Reproduce the full listing below word for word, leaving out the pictures.

Records from a data source
________________________
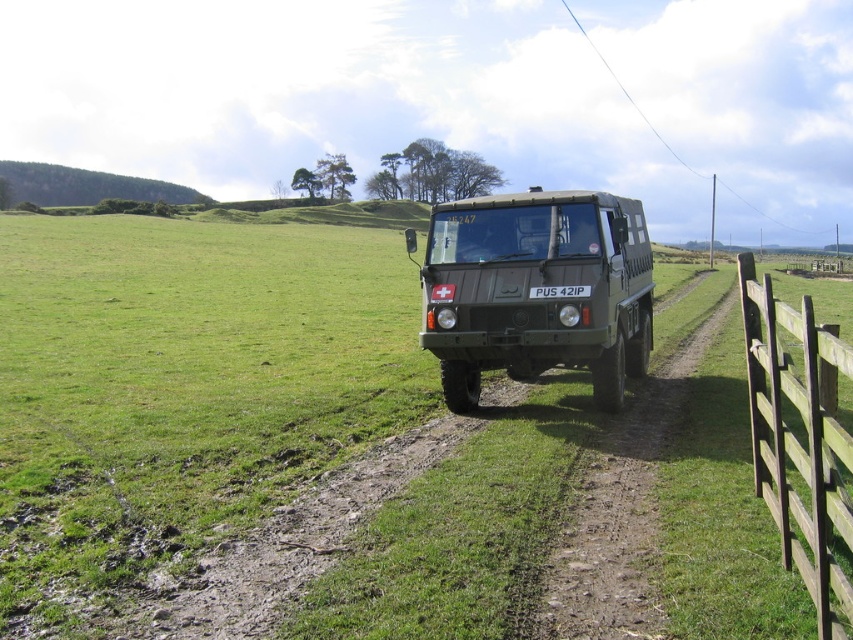
Question: Which of these objects is positioned farthest from the brown wooden fence at right?

Choices:
 (A) matte green truck at center
 (B) white plastic license plate at center

Answer: (B)

Question: Considering the relative positions of matte green truck at center and white plastic license plate at center in the image provided, where is matte green truck at center located with respect to white plastic license plate at center?

Choices:
 (A) right
 (B) left

Answer: (A)

Question: Which object is closer to the camera taking this photo?

Choices:
 (A) brown wooden fence at right
 (B) matte green truck at center
 (C) white plastic license plate at center

Answer: (A)

Question: Does matte green truck at center have a smaller size compared to white plastic license plate at center?

Choices:
 (A) yes
 (B) no

Answer: (B)

Question: Can you confirm if matte green truck at center is positioned to the right of white plastic license plate at center?

Choices:
 (A) yes
 (B) no

Answer: (A)

Question: Which point is farther to the camera?

Choices:
 (A) (578, 289)
 (B) (761, 285)
 (C) (618, 200)

Answer: (C)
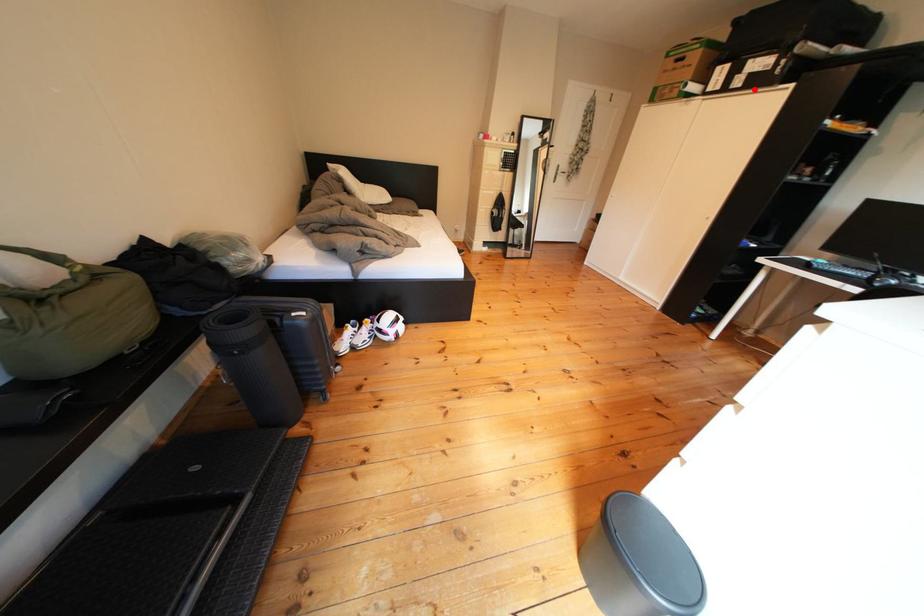
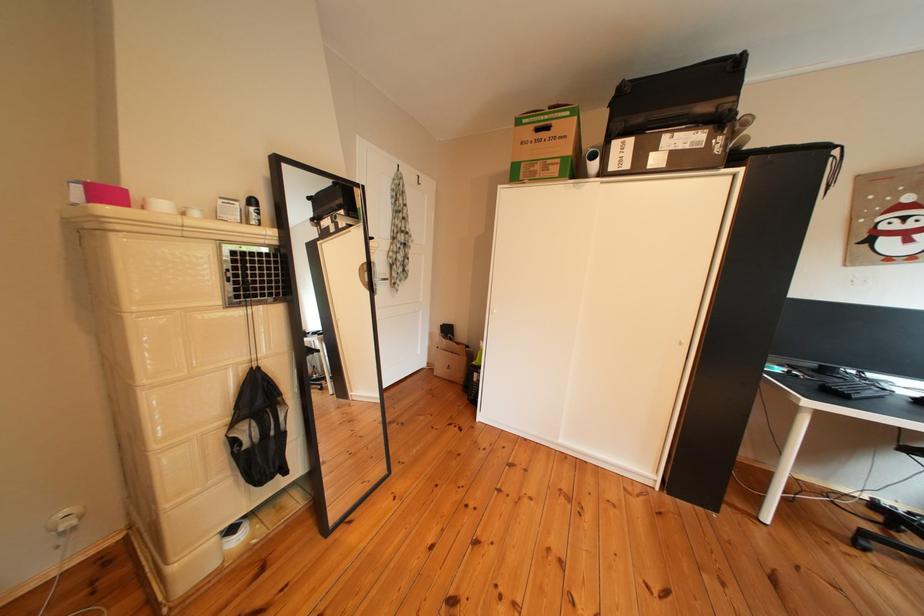
In the second image, find the point that corresponds to the highlighted location in the first image.

(676, 169)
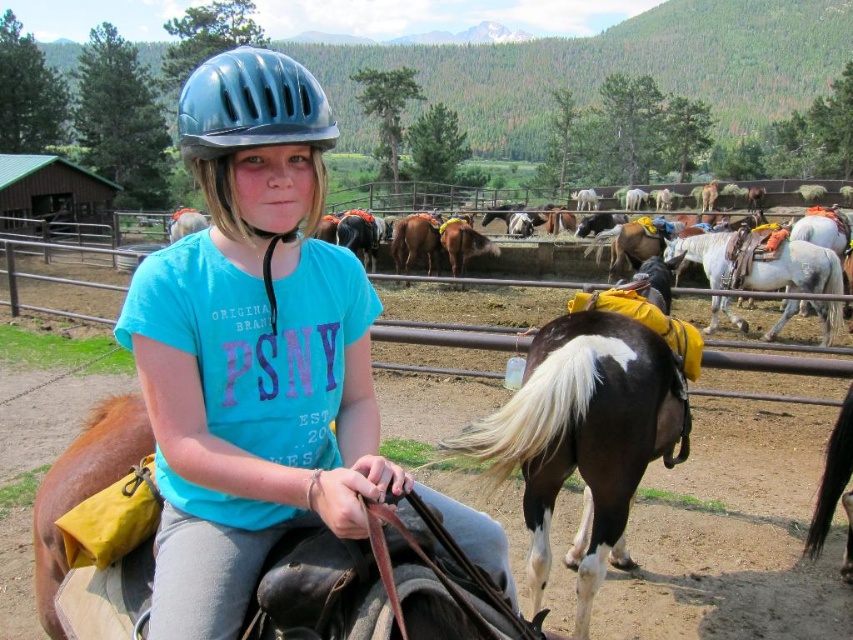
You are a photographer positioned to the left of the scene. You want to take a photo of the white glossy horse at center without the brown leather saddle at center appearing in the foreground. Is this possible based on their current positions?

The brown leather saddle at center is in front of the white glossy horse at center, so it will block the view. Move to the right to position the saddle behind the horse.

Based on the photo, you are a photographer standing at the center of the image. You want to take a photo of the brown leather saddle at center. Where should you point your camera to capture it?

You should point your camera towards the coordinates point (106, 541) to capture the brown leather saddle at center.

You are a photographer positioned at the center of the image. You want to capture a closeup shot of the matte blue helmet at upper center without including any of the other horses in the midground. Based on the spatial information provided, is this possible?

The matte blue helmet at upper center is located at point (250,124), which is within the upper center area of the image. Since the other horses are in the midground, their positions are likely further away or lower in the frame, making it possible to zoom in on the helmet without including them.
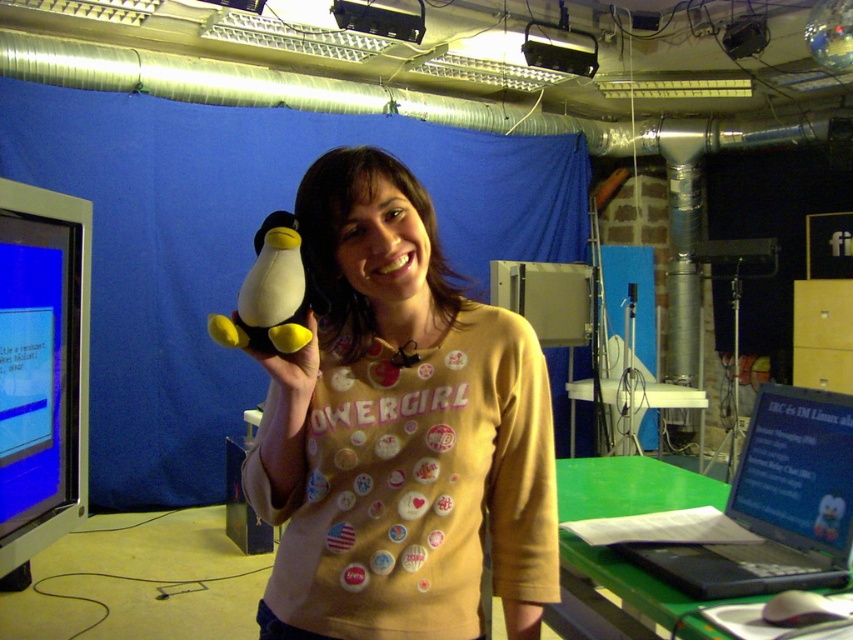
You are a photographer setting up for a live stream. You have two markers at coordinates point [816,506] and point [238,310]. Which marker is positioned further back in the scene?

Point [816,506] is behind point [238,310], so the marker at point [816,506] is positioned further back in the scene.

You are a photographer setting up for a live stream. You need to position a camera so that both the blue fabric backdrop at upper left and the yellow matte plush toy at center are in frame. Given that the camera has a 50mm lens with a field of view of approximately 46 degrees, can you determine if both objects will fit within the camera frame?

The blue fabric backdrop at upper left and yellow matte plush toy at center are 3.43 meters apart from each other. With a 50mm lens providing a 46 degree field of view, the camera can capture objects up to approximately 3.5 meters apart within the frame. Since the distance between the two objects is 3.43 meters, they will fit within the camera frame.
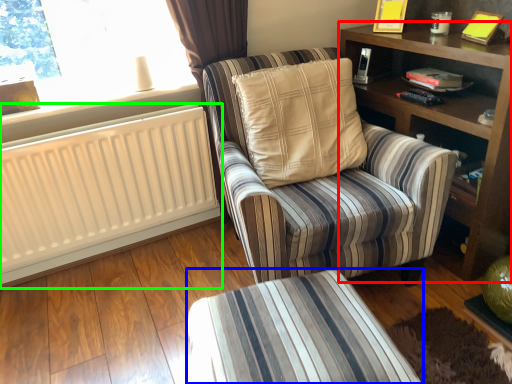
Question: Considering the real-world distances, which object is farthest from shelf (highlighted by a red box)? table (highlighted by a blue box) or radiator (highlighted by a green box)?

Choices:
 (A) table
 (B) radiator

Answer: (B)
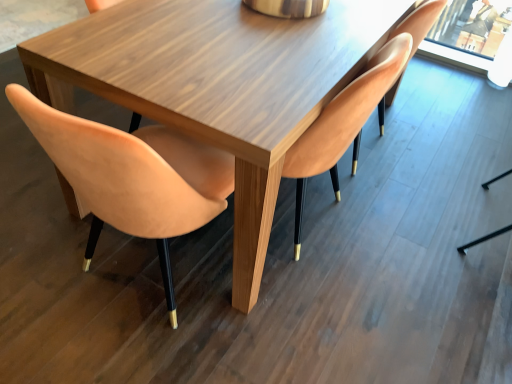
Image resolution: width=512 pixels, height=384 pixels. I want to click on vacant area that is situated to the right of suede-like peach chair at left, which ranks as the third chair in right-to-left order, so click(x=294, y=314).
________________________
_ANSWER SECTION_
Question: Which of these objects is positioned farthest from the brown wooden fence at right?

Choices:
 (A) matte green truck at center
 (B) white plastic license plate at center

Answer: (B)

Question: Considering the relative positions of matte green truck at center and white plastic license plate at center in the image provided, where is matte green truck at center located with respect to white plastic license plate at center?

Choices:
 (A) right
 (B) left

Answer: (A)

Question: Which object is closer to the camera taking this photo?

Choices:
 (A) brown wooden fence at right
 (B) matte green truck at center
 (C) white plastic license plate at center

Answer: (A)

Question: Does matte green truck at center have a smaller size compared to white plastic license plate at center?

Choices:
 (A) yes
 (B) no

Answer: (B)

Question: Can you confirm if matte green truck at center is positioned to the right of white plastic license plate at center?

Choices:
 (A) yes
 (B) no

Answer: (A)

Question: Which point is farther to the camera?

Choices:
 (A) (578, 289)
 (B) (761, 285)
 (C) (618, 200)

Answer: (C)
In the second image, find the point that corresponds to the highlighted location in the first image.

(676, 169)
You are a photographer positioned to the left of the scene. You want to take a photo of the white glossy horse at center without the brown leather saddle at center appearing in the foreground. Is this possible based on their current positions?

The brown leather saddle at center is in front of the white glossy horse at center, so it will block the view. Move to the right to position the saddle behind the horse.

Based on the photo, you are a photographer standing at the center of the image. You want to take a photo of the brown leather saddle at center. Where should you point your camera to capture it?

You should point your camera towards the coordinates point (106, 541) to capture the brown leather saddle at center.

You are a photographer positioned at the center of the image. You want to capture a closeup shot of the matte blue helmet at upper center without including any of the other horses in the midground. Based on the spatial information provided, is this possible?

The matte blue helmet at upper center is located at point (250,124), which is within the upper center area of the image. Since the other horses are in the midground, their positions are likely further away or lower in the frame, making it possible to zoom in on the helmet without including them.
You are a photographer setting up for a live stream. You have two markers at coordinates point [816,506] and point [238,310]. Which marker is positioned further back in the scene?

Point [816,506] is behind point [238,310], so the marker at point [816,506] is positioned further back in the scene.

You are a photographer setting up for a live stream. You need to position a camera so that both the blue fabric backdrop at upper left and the yellow matte plush toy at center are in frame. Given that the camera has a 50mm lens with a field of view of approximately 46 degrees, can you determine if both objects will fit within the camera frame?

The blue fabric backdrop at upper left and yellow matte plush toy at center are 3.43 meters apart from each other. With a 50mm lens providing a 46 degree field of view, the camera can capture objects up to approximately 3.5 meters apart within the frame. Since the distance between the two objects is 3.43 meters, they will fit within the camera frame.
Question: Considering the real-world distances, which object is farthest from shelf (highlighted by a red box)? table (highlighted by a blue box) or radiator (highlighted by a green box)?

Choices:
 (A) table
 (B) radiator

Answer: (B)
Image resolution: width=512 pixels, height=384 pixels. I want to click on vacant area that is situated to the right of suede-like peach chair at left, which ranks as the third chair in right-to-left order, so click(x=294, y=314).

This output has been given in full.